** GIVEN ENTRIES follows **

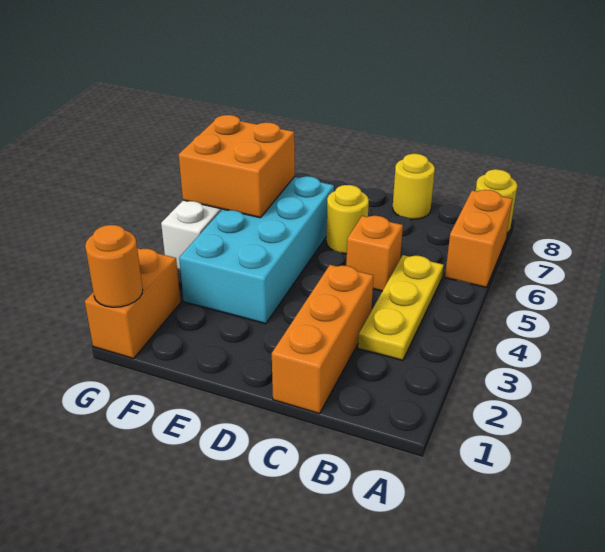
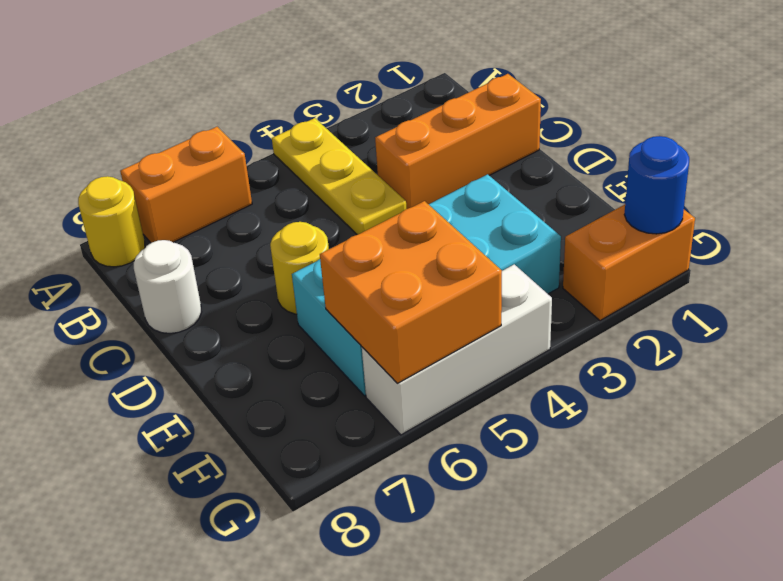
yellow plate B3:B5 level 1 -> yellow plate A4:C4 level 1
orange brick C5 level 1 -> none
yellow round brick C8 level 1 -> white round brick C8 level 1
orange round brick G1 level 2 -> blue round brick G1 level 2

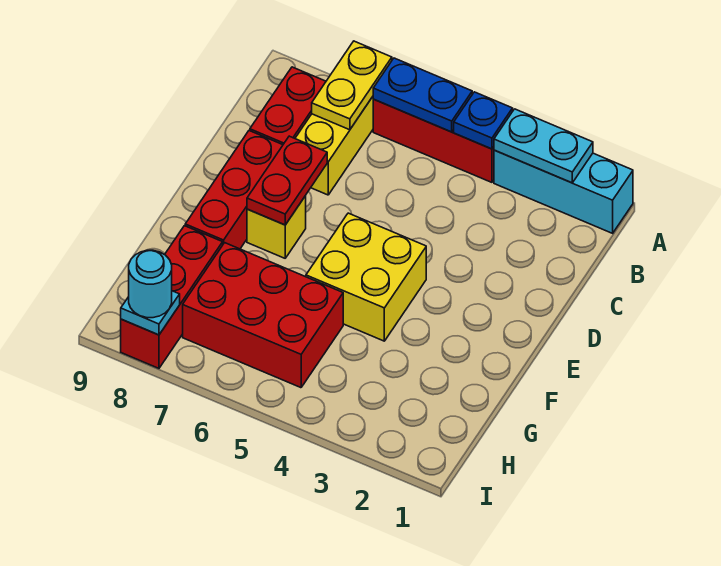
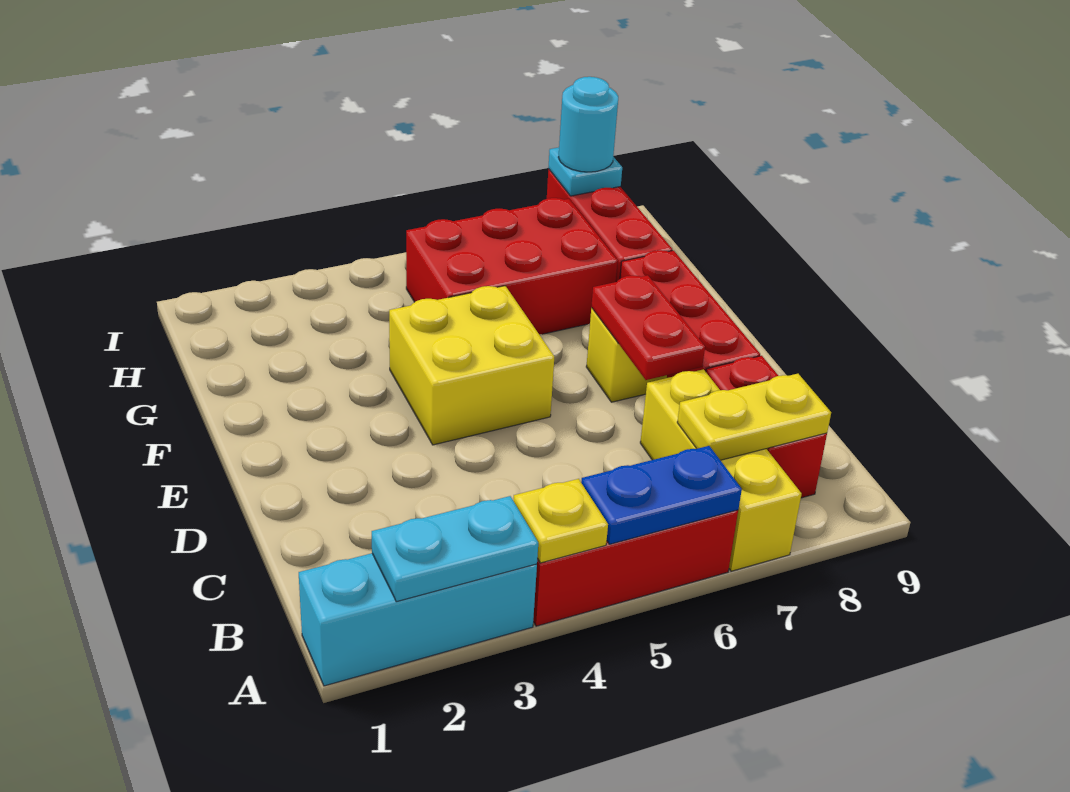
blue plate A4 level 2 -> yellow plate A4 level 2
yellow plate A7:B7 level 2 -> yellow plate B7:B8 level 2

** End of GIVEN ENTRIES **

#### HOW TO COMPLETE THIS TASK
The listing above must be repeated exactly. Its pictures are not part of the copy.

#### WRITTEN RESPONSE
yellow plate B3:B5 level 1 -> yellow plate A4:C4 level 1
orange brick C5 level 1 -> none
yellow round brick C8 level 1 -> white round brick C8 level 1
orange round brick G1 level 2 -> blue round brick G1 level 2

blue plate A4 level 2 -> yellow plate A4 level 2
yellow plate A7:B7 level 2 -> yellow plate B7:B8 level 2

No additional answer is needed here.